Write out the whole listing below exactly, skipping each picture.

━━ EXERCISE INPUT ━━

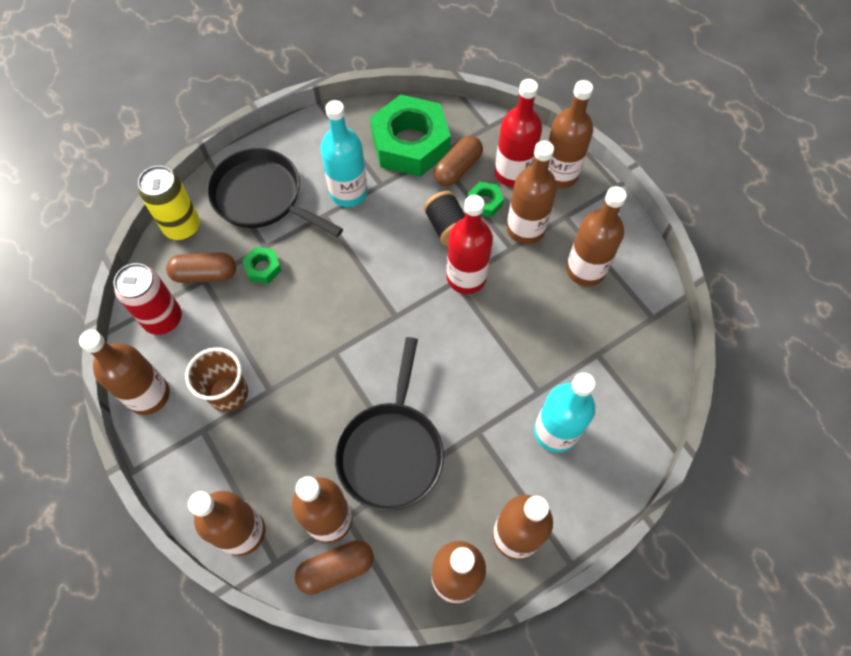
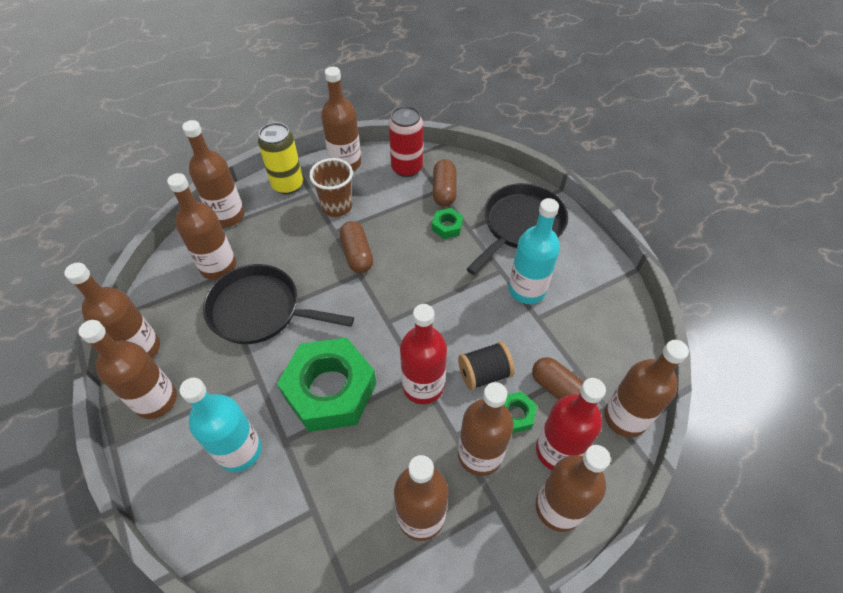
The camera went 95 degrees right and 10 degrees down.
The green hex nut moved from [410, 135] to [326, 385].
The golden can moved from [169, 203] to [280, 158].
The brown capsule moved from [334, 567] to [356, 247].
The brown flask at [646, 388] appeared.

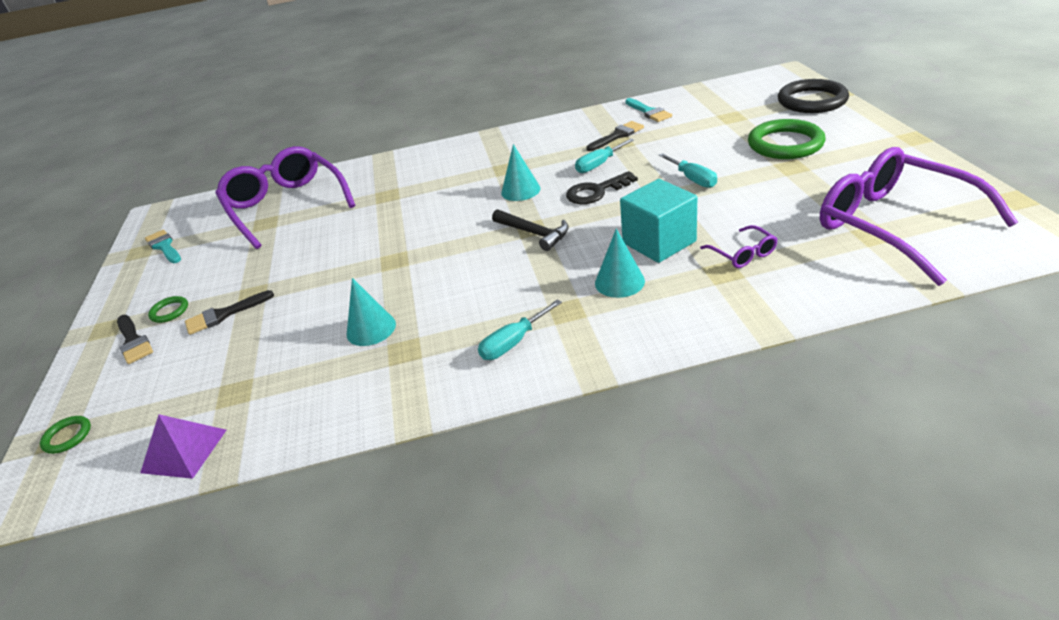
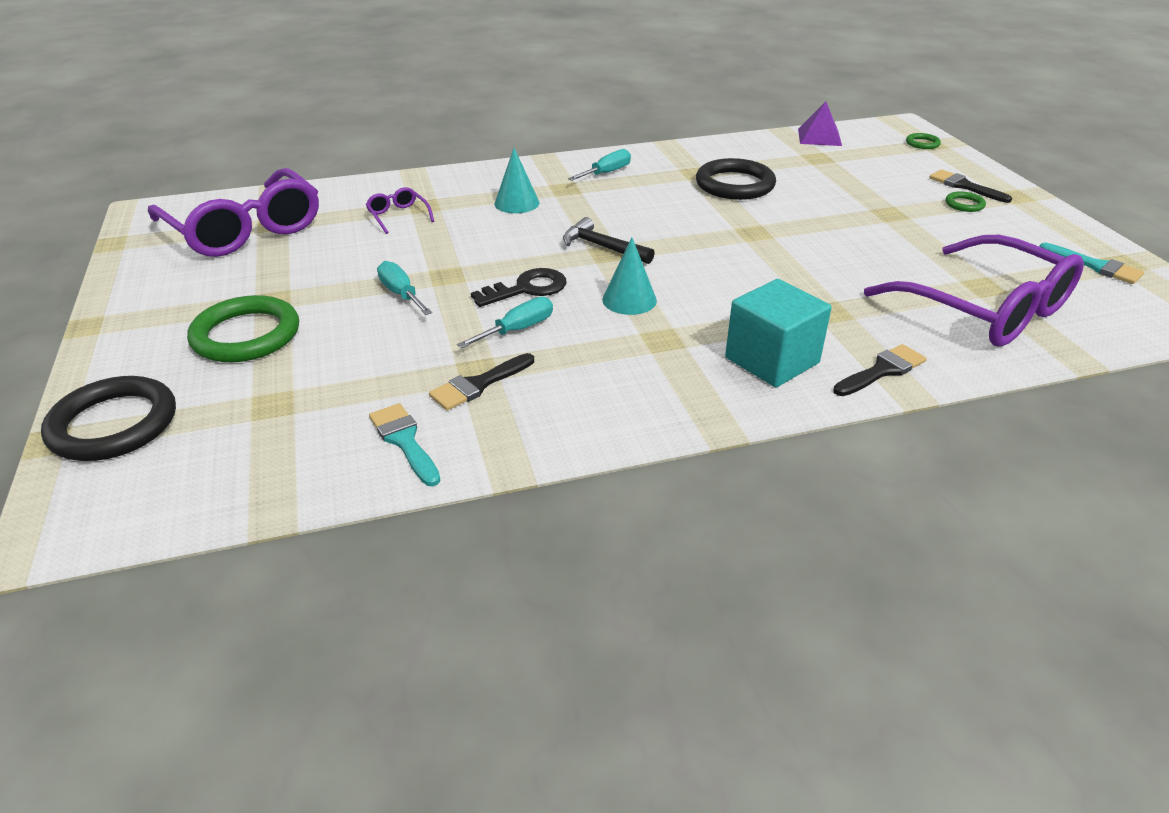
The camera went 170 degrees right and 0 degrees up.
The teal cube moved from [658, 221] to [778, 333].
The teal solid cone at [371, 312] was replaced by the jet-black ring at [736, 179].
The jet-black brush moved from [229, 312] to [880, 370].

━━━

▸ RESPONSE
The camera went 95 degrees right and 10 degrees down.
The green hex nut moved from [410, 135] to [326, 385].
The golden can moved from [169, 203] to [280, 158].
The brown capsule moved from [334, 567] to [356, 247].
The brown flask at [646, 388] appeared.

The camera went 170 degrees right and 0 degrees up.
The teal cube moved from [658, 221] to [778, 333].
The teal solid cone at [371, 312] was replaced by the jet-black ring at [736, 179].
The jet-black brush moved from [229, 312] to [880, 370].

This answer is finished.